--- START ---
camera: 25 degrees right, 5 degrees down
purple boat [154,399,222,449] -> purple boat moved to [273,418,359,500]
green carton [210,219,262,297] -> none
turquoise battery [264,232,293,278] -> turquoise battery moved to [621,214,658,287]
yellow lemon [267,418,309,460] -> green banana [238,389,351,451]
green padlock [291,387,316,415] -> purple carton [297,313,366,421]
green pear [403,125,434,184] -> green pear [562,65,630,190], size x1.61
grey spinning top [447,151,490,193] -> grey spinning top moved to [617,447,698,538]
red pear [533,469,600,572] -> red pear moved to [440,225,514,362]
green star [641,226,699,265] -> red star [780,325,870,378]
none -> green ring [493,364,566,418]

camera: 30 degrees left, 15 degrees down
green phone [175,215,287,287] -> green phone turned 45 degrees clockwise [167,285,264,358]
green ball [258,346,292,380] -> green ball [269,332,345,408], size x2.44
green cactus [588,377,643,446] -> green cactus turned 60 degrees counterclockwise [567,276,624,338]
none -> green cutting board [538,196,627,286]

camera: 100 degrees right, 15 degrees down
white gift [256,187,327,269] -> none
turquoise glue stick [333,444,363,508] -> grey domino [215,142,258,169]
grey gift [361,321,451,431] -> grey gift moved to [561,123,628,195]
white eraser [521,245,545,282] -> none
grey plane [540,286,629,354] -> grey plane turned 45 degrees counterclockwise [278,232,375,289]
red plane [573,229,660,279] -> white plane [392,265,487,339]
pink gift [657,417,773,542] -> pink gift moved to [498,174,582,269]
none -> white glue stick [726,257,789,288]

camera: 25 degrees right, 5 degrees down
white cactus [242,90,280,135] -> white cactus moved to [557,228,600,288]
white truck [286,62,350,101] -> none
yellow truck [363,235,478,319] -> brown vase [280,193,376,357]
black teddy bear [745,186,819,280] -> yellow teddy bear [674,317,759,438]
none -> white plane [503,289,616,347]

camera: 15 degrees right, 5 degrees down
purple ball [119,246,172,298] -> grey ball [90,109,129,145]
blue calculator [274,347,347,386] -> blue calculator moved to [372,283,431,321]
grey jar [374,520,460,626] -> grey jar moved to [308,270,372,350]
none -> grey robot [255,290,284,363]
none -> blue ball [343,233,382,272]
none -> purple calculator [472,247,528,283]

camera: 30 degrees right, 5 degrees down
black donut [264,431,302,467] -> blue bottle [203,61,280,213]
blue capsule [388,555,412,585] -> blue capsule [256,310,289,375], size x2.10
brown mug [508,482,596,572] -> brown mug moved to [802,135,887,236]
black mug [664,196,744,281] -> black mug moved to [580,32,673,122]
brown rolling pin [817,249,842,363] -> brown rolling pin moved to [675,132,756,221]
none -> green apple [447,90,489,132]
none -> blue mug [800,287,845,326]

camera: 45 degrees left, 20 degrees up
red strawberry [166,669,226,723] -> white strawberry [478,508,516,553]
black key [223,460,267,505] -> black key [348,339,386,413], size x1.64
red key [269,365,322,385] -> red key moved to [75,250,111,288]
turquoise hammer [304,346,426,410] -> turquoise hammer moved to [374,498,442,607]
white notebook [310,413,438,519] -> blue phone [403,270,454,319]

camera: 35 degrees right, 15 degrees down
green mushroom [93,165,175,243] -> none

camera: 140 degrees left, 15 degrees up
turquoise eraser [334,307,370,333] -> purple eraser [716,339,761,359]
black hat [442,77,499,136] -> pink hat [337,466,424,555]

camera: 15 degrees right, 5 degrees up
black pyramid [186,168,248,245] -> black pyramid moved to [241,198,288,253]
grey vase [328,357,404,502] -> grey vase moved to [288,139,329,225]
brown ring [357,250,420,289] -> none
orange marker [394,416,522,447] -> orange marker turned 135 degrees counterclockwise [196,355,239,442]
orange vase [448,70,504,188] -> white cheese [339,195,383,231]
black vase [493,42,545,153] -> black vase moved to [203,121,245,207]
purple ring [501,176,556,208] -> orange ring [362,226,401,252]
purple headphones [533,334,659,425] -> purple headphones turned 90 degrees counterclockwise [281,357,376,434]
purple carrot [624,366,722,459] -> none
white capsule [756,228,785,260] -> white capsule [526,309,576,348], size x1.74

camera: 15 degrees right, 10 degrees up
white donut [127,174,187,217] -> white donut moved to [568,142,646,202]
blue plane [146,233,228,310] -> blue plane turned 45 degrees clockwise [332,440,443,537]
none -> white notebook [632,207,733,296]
--- END ---
### What you need to do
Determine how many lines in the preceding records include the word "capsule". The answer is that number alone.

### Response for this exercise
2